**Exercise goal**.
Locate the line that contains "Someone swapped the". Retype it and every line after it to the end of the records, exactly, but not the pictures.

[Data entries]
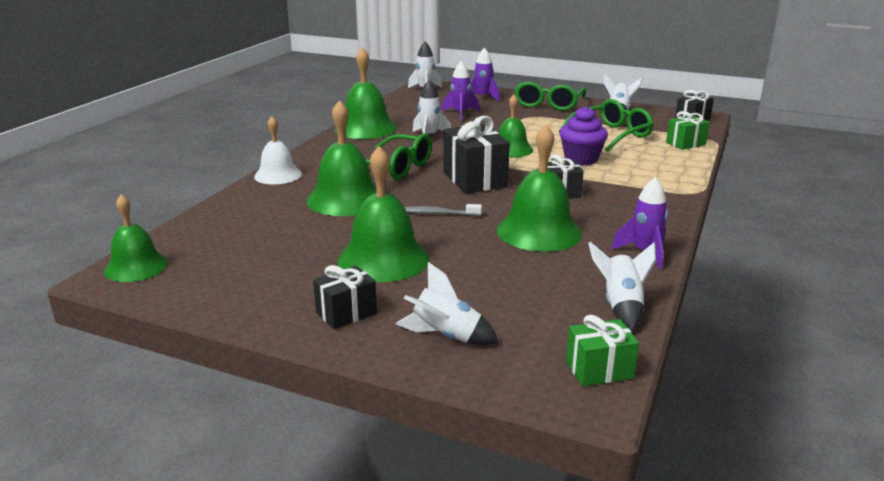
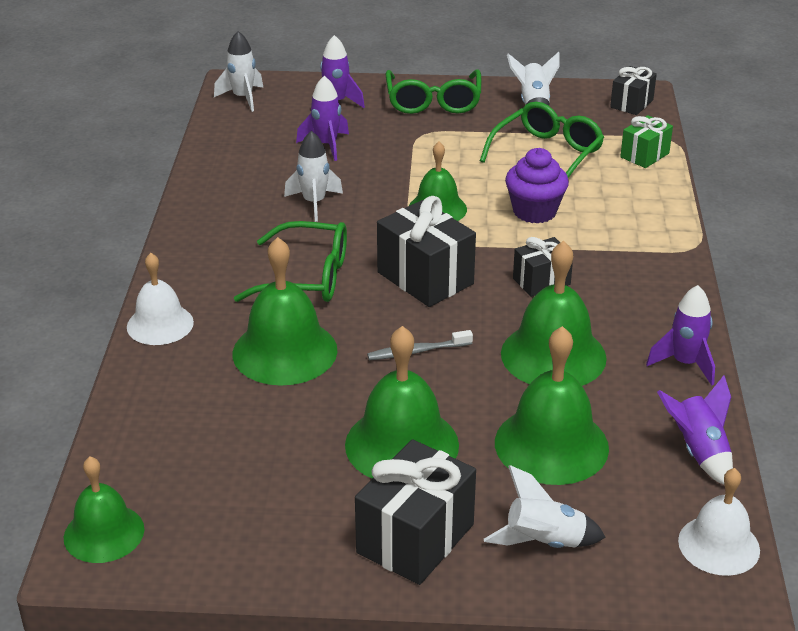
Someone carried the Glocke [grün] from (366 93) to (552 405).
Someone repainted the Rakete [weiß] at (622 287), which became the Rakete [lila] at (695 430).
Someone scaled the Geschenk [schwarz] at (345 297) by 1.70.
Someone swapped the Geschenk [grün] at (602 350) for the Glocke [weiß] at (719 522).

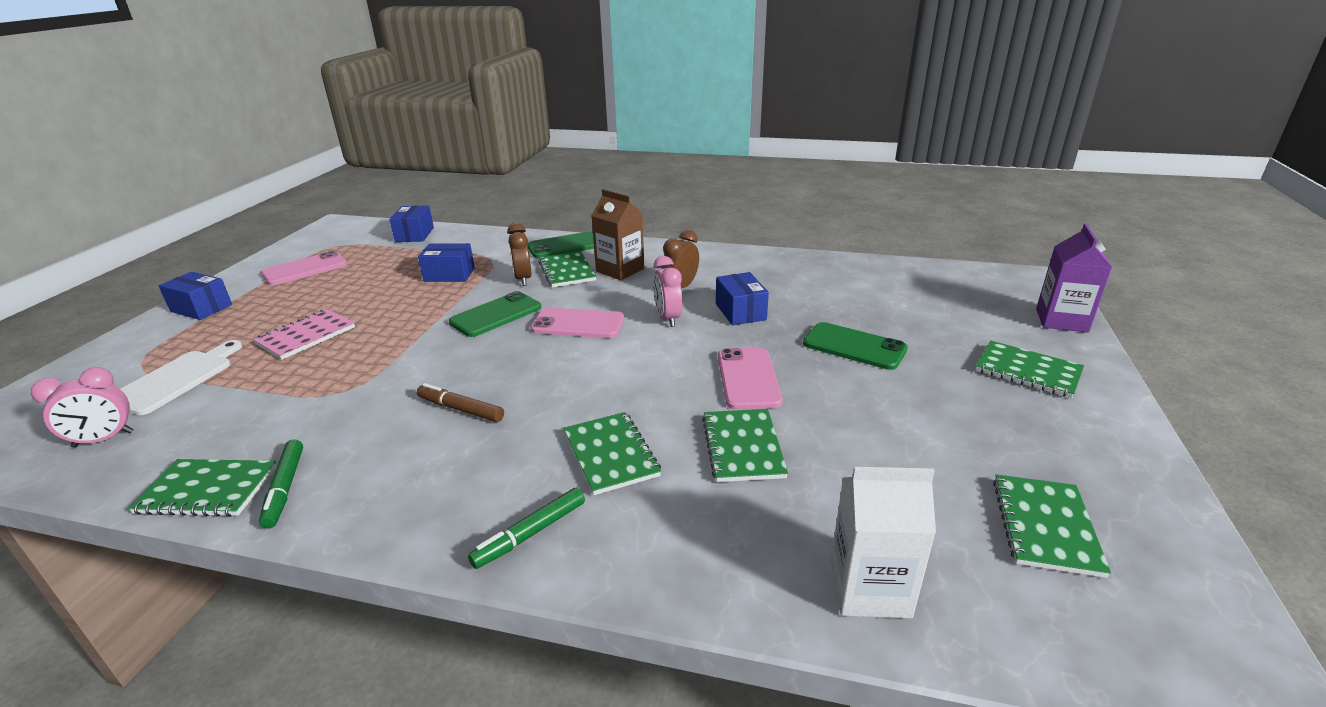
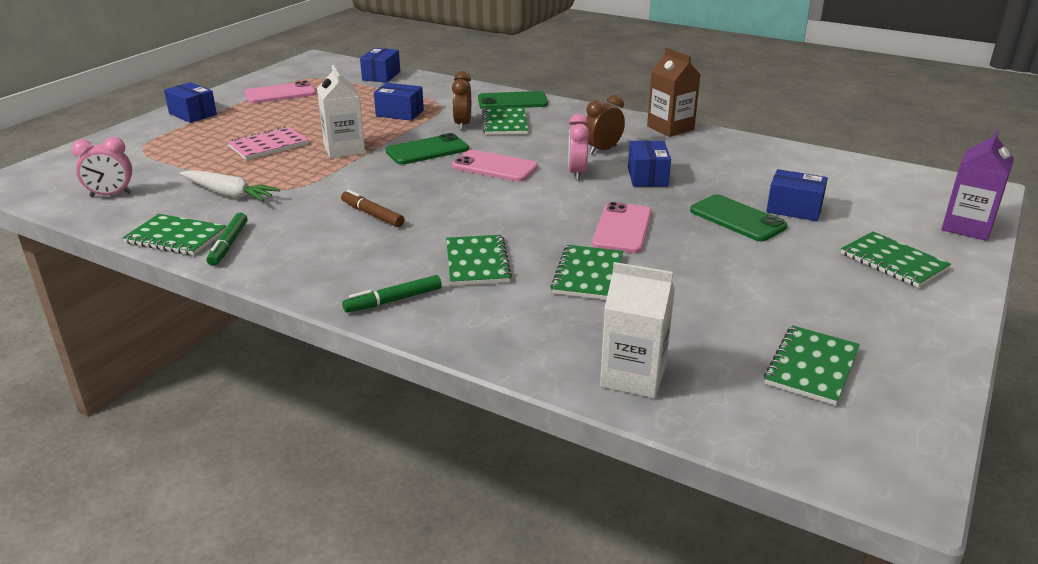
Someone carried the Getränkekarton [braun] from (617 234) to (674 92).
Someone took away the Schneidebrett [weiß] at (181 377).
Someone put down the Getränkekarton [weiß] at (341 111).
Someone put down the Schachtel [blau] at (797 195).
Someone put down the Karotte [weiß] at (230 186).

**Answer to this task**.
Someone swapped the Geschenk [grün] at (602 350) for the Glocke [weiß] at (719 522).

Someone carried the Getränkekarton [braun] from (617 234) to (674 92).
Someone took away the Schneidebrett [weiß] at (181 377).
Someone put down the Getränkekarton [weiß] at (341 111).
Someone put down the Schachtel [blau] at (797 195).
Someone put down the Karotte [weiß] at (230 186).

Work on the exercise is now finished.